- [Data to examine]:
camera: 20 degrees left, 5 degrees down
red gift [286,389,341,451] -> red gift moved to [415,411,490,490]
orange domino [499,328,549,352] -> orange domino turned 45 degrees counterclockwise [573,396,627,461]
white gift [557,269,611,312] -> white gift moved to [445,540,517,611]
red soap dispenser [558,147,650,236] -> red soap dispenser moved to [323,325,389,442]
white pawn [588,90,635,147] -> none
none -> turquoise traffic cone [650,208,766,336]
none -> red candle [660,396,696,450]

==

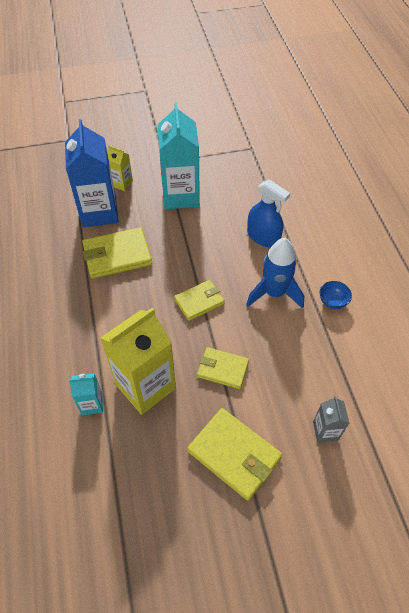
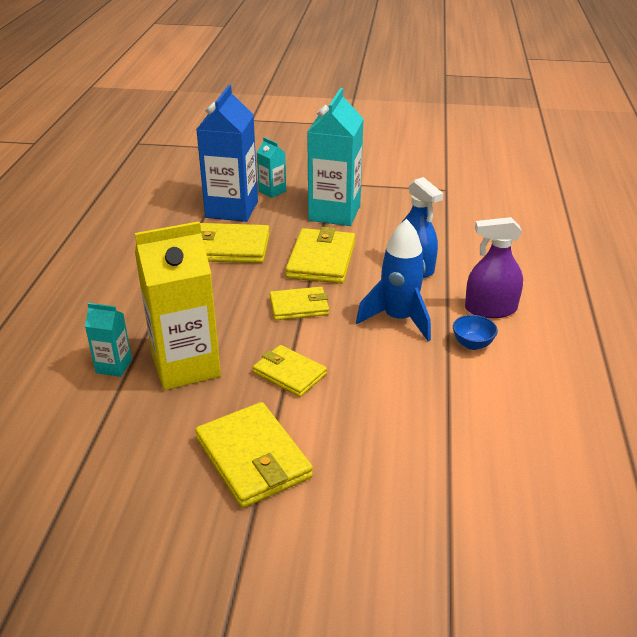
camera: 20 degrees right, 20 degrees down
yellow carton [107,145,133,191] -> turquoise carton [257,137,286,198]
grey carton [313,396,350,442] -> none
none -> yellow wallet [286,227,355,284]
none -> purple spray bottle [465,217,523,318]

- [What the task requires]:
Copy the lines above exactly, beginning at the line that has "red gift [286,389,341,451]" and stopping after the line that has "red soap dispenser [558,147,650,236]", and omit the rest.

- [Written solution]:
red gift [286,389,341,451] -> red gift moved to [415,411,490,490]
orange domino [499,328,549,352] -> orange domino turned 45 degrees counterclockwise [573,396,627,461]
white gift [557,269,611,312] -> white gift moved to [445,540,517,611]
red soap dispenser [558,147,650,236] -> red soap dispenser moved to [323,325,389,442]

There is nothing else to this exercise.